------ Source records ------

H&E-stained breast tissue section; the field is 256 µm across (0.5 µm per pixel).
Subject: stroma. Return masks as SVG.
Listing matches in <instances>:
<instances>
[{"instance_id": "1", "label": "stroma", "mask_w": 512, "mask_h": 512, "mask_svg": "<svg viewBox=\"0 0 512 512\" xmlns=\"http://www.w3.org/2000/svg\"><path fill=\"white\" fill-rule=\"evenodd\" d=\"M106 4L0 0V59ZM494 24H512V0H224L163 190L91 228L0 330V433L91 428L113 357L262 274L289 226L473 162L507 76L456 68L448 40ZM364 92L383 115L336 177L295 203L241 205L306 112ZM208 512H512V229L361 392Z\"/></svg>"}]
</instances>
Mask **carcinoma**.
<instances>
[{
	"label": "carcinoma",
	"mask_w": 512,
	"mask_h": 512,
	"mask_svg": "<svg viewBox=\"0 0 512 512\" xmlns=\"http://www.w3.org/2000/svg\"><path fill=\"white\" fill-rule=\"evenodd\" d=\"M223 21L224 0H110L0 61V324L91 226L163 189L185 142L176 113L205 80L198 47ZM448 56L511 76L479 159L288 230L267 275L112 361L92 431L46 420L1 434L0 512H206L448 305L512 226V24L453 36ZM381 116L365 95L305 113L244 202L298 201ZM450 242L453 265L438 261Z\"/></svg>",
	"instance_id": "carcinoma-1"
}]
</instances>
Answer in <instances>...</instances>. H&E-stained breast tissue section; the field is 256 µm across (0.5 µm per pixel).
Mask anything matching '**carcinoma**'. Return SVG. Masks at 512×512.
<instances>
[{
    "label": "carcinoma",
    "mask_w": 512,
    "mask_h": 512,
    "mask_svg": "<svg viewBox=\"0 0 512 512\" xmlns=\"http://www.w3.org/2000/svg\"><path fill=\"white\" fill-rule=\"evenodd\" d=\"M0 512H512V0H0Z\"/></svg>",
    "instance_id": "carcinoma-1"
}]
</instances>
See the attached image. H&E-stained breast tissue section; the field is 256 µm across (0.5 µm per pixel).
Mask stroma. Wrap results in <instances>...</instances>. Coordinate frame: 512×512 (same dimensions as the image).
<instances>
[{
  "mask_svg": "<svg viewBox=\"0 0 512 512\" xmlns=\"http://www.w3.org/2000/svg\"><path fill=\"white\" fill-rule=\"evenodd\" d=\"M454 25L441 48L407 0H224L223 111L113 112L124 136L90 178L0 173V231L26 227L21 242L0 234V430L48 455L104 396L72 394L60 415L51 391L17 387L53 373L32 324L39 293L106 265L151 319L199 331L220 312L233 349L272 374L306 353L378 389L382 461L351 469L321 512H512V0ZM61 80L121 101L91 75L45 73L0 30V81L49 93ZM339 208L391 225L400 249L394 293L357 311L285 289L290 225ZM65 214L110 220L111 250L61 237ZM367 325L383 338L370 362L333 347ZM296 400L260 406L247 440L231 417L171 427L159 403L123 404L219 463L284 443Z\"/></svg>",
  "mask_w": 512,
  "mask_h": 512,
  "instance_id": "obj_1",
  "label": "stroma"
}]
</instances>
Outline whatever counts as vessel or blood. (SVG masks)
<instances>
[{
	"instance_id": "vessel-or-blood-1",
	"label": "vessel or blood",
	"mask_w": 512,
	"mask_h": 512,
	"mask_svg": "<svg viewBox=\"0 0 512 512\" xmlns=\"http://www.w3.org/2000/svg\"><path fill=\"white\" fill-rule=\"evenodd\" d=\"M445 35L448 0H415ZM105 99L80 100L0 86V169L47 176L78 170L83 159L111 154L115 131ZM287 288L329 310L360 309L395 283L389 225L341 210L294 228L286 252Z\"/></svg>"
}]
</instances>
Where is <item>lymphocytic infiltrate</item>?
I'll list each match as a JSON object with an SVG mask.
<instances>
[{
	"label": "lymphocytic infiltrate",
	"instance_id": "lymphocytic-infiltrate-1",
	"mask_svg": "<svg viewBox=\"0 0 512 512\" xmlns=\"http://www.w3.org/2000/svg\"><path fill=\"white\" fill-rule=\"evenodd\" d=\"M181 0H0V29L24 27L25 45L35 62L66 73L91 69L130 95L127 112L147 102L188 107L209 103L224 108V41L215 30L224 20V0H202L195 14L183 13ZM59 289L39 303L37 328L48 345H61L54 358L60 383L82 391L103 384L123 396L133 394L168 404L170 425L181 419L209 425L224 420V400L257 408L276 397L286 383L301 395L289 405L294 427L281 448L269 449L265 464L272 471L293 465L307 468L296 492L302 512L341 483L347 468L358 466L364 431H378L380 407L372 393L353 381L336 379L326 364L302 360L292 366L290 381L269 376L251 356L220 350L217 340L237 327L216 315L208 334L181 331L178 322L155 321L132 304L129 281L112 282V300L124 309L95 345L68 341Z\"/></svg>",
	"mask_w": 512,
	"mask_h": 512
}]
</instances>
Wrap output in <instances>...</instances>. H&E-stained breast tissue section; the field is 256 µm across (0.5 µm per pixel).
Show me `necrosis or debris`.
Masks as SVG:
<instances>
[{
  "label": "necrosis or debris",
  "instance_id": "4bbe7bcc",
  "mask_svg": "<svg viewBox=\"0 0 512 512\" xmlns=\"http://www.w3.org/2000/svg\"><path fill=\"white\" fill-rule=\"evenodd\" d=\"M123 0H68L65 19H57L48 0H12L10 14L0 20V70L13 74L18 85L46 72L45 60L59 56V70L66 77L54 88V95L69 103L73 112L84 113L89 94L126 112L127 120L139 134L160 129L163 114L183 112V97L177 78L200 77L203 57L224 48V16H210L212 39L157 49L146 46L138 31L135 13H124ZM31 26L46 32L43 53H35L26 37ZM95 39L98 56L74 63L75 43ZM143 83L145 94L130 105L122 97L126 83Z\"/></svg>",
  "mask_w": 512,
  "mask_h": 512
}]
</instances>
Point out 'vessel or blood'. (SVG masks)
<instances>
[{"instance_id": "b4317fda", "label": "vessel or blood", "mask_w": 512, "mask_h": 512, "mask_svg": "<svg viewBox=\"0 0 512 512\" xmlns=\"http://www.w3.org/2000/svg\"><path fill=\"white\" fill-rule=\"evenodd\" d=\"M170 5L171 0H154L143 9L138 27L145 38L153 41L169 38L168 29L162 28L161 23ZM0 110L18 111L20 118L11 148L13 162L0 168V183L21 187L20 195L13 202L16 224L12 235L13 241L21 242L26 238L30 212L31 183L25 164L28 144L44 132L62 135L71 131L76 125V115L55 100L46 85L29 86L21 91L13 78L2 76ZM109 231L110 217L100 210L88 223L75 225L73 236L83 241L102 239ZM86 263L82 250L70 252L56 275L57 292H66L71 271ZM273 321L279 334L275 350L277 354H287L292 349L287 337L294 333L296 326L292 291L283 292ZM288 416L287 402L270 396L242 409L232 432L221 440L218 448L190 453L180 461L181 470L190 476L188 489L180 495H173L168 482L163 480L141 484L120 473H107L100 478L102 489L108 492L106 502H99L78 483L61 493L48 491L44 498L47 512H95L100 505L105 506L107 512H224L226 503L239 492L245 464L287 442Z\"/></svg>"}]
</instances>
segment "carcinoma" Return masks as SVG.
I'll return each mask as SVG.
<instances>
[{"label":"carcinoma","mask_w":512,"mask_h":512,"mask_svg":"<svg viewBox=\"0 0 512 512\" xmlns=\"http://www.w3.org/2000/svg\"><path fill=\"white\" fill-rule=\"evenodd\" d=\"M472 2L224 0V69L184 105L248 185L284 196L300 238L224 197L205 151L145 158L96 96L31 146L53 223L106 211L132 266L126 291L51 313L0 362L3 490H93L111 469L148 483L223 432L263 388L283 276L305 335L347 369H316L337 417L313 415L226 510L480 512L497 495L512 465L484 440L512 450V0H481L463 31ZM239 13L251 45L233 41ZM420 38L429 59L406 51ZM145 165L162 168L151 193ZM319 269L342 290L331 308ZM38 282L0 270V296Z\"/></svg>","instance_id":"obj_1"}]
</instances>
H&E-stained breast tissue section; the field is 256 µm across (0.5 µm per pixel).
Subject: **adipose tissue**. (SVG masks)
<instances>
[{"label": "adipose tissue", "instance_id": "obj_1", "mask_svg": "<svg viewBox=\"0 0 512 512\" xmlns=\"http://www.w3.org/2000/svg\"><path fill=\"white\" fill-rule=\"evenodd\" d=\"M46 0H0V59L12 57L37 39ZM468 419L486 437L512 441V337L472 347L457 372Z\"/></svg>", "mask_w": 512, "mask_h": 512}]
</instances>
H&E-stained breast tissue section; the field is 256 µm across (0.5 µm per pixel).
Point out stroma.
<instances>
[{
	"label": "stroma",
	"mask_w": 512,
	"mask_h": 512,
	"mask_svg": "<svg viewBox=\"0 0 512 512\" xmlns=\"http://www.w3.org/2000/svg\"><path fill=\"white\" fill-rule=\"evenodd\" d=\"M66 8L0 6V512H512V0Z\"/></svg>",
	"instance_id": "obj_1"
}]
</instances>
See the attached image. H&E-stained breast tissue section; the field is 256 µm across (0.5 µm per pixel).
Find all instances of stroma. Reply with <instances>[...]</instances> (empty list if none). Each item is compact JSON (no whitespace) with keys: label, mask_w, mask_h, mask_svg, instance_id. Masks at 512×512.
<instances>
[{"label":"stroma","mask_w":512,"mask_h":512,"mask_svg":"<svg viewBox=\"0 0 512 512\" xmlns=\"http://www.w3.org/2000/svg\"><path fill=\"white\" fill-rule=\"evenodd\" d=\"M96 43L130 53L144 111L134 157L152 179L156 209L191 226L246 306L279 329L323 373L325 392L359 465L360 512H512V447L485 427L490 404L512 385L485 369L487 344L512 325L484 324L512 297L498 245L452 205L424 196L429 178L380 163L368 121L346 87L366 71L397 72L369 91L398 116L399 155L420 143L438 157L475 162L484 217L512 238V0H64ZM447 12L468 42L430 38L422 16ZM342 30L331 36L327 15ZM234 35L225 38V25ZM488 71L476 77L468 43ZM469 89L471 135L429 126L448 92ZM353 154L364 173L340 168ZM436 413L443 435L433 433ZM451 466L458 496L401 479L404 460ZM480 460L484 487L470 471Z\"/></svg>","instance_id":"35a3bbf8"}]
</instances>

------

▸ Exercise: Give back exactly the material above from its opening line to the line bearing "Answer in <instances>...</instances>.".

▸ Answer:
H&E-stained breast tissue section; the field is 256 µm across (0.5 µm per pixel).
Subject: stroma. Return masks as SVG.
Listing matches in <instances>:
<instances>
[{"instance_id": "1", "label": "stroma", "mask_w": 512, "mask_h": 512, "mask_svg": "<svg viewBox=\"0 0 512 512\" xmlns=\"http://www.w3.org/2000/svg\"><path fill=\"white\" fill-rule=\"evenodd\" d=\"M106 4L0 0V59ZM494 24H512V0H224L163 190L91 228L0 330V433L91 428L113 357L262 274L289 226L473 162L507 76L456 68L448 40ZM364 92L383 115L336 177L295 203L241 205L306 112ZM208 512H512V229L361 392Z\"/></svg>"}]
</instances>
Mask **carcinoma**.
<instances>
[{
	"label": "carcinoma",
	"mask_w": 512,
	"mask_h": 512,
	"mask_svg": "<svg viewBox=\"0 0 512 512\" xmlns=\"http://www.w3.org/2000/svg\"><path fill=\"white\" fill-rule=\"evenodd\" d=\"M223 21L224 0H110L0 61V324L91 226L163 189L185 142L176 113L205 80L198 47ZM448 56L511 76L479 159L288 230L267 275L112 361L92 431L46 420L1 434L0 512H206L448 305L512 226V24L453 36ZM381 116L365 95L305 113L244 202L298 201ZM450 242L453 265L438 261Z\"/></svg>",
	"instance_id": "carcinoma-1"
}]
</instances>
Answer in <instances>...</instances>. H&E-stained breast tissue section; the field is 256 µm across (0.5 µm per pixel).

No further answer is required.